WHAT IS NEEDED:
From the records beneath, determine how many lines contain "purple" and report only that figure.

AVAILABLE DATA:

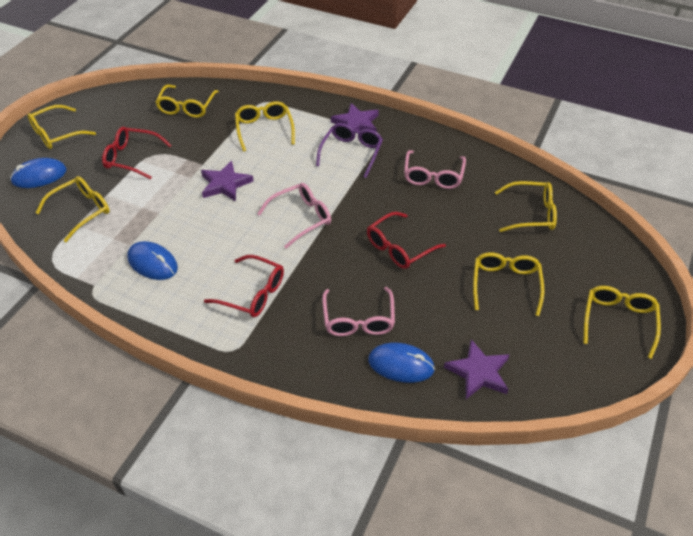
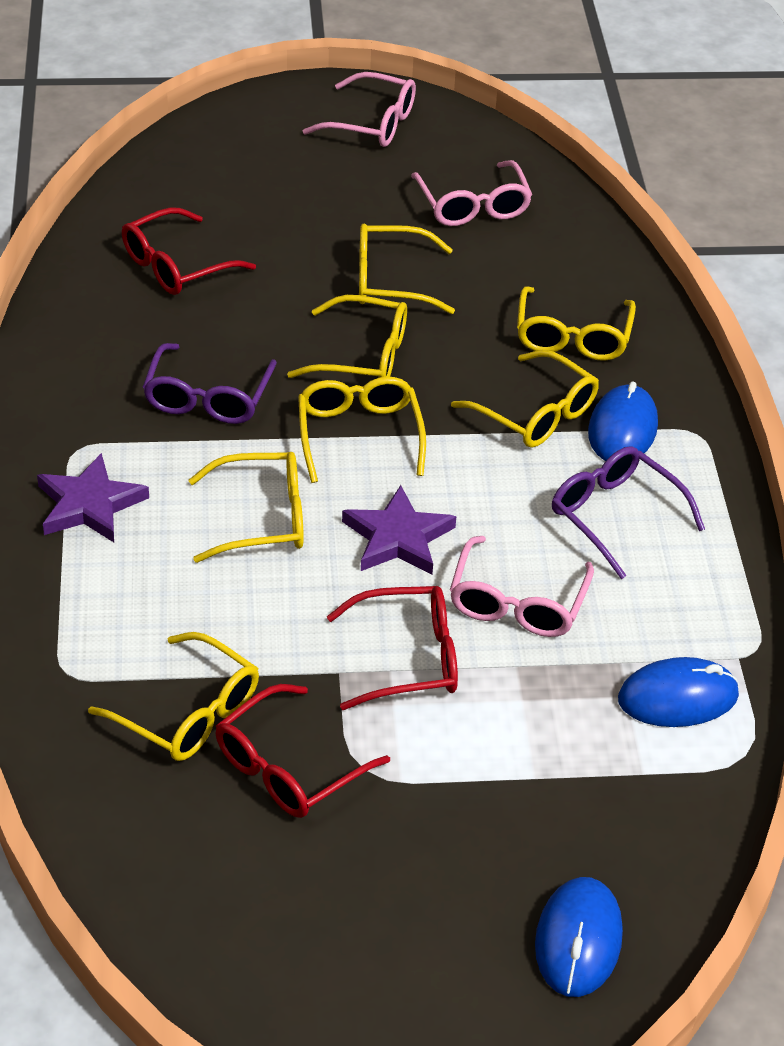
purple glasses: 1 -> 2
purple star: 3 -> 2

==

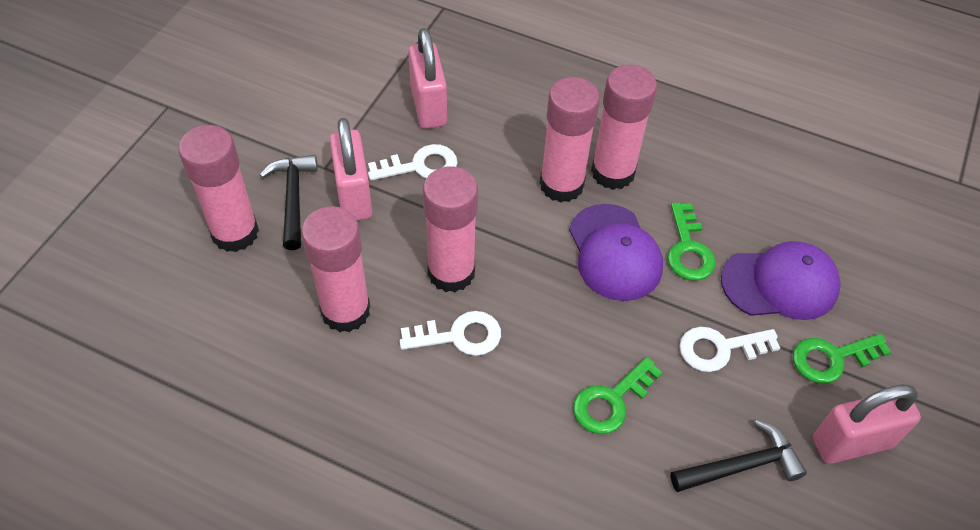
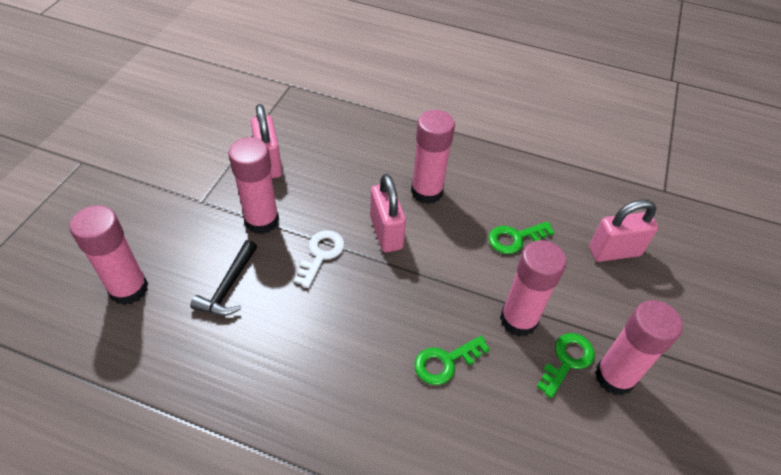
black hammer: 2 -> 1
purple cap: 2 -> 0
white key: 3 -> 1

SOLUTION TO THIS TASK:
3